What this task involves: Every line below from the one containing "building: none -> [54,202,148,292]" through the one containing "building: none -> [186,338,254,494]" must be transcribed exactly. Omit all lines outside that stretch.

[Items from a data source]
+ + + + +

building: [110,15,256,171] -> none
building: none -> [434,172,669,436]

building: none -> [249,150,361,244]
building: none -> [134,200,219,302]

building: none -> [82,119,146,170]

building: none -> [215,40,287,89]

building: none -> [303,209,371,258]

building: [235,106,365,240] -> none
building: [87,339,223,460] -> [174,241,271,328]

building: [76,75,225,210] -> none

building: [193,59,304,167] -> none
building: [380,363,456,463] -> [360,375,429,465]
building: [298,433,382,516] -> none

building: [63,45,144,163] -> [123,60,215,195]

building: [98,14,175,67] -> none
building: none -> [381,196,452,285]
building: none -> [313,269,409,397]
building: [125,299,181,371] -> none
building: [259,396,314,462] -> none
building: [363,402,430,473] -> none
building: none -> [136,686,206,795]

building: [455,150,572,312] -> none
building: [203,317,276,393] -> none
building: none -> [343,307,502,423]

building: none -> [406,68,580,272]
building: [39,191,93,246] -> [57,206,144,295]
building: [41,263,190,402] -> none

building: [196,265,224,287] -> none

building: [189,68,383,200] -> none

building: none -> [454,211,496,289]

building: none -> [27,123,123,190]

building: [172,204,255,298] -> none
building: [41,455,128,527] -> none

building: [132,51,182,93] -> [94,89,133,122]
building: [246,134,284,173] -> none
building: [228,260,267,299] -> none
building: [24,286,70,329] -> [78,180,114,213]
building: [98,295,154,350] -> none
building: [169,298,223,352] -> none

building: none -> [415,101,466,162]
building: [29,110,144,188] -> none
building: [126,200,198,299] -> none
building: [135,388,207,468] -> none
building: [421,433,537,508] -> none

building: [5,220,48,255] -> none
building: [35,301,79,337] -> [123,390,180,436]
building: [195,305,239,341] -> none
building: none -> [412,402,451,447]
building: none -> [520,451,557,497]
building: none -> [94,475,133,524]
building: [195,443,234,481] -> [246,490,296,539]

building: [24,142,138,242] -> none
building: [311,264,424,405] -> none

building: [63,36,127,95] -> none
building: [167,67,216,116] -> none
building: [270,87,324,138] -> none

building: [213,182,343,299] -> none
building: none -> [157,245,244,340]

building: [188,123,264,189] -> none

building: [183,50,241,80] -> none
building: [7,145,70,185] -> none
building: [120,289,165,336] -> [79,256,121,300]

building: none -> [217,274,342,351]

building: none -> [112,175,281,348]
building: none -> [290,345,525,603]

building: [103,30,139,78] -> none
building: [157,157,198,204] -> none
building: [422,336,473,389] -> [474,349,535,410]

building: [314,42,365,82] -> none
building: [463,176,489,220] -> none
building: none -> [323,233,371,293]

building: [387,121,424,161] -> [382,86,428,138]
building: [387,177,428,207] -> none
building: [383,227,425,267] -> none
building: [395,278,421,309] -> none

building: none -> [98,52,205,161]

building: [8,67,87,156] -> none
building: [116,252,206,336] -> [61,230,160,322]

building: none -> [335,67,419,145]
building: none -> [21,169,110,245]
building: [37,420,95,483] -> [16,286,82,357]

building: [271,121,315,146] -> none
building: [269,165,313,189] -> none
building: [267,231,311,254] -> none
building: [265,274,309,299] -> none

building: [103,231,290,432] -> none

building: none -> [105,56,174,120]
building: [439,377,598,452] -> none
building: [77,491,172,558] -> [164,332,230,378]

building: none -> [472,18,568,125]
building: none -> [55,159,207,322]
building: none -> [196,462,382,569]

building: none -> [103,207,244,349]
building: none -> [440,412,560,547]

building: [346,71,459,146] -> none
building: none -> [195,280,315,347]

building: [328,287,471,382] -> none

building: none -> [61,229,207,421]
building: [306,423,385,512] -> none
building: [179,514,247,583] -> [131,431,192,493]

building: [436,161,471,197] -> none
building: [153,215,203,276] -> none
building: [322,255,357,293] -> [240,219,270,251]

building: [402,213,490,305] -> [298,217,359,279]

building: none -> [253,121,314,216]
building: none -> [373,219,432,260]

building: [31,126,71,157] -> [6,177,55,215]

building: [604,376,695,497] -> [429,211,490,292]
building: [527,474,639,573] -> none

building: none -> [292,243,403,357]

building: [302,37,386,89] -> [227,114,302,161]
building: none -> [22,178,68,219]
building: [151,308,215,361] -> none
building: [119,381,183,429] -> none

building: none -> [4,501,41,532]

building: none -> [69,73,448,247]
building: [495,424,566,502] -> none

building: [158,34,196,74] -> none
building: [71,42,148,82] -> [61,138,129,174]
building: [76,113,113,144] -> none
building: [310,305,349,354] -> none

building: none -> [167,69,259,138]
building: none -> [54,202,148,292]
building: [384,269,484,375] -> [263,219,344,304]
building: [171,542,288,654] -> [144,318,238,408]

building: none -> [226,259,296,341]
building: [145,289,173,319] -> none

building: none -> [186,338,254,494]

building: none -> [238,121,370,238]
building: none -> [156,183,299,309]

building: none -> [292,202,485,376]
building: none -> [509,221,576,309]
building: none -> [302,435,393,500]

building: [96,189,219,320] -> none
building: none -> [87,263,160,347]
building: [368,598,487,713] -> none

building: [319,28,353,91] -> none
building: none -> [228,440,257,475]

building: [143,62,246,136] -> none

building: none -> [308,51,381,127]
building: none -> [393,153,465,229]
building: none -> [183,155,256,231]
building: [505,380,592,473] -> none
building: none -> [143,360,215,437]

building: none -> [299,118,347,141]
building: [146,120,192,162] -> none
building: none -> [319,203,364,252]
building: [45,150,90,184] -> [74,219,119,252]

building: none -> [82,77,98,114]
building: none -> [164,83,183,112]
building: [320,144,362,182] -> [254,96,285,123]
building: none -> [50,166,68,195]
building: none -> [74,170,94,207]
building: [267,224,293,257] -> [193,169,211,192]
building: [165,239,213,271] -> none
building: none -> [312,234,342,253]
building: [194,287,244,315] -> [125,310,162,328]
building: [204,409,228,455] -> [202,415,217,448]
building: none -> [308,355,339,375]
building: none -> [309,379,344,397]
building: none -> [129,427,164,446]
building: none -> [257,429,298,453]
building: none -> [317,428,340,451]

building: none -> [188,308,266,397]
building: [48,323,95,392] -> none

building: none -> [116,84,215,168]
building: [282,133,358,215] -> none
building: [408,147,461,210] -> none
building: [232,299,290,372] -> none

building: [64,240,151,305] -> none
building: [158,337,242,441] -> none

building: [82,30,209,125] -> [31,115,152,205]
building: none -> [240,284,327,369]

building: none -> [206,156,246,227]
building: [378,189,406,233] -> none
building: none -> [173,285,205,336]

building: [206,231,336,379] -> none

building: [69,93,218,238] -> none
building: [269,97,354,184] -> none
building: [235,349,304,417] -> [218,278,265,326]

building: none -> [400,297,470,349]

+ + + + +

Response to the task:
building: none -> [54,202,148,292]
building: [384,269,484,375] -> [263,219,344,304]
building: [171,542,288,654] -> [144,318,238,408]

building: none -> [226,259,296,341]
building: [145,289,173,319] -> none

building: none -> [186,338,254,494]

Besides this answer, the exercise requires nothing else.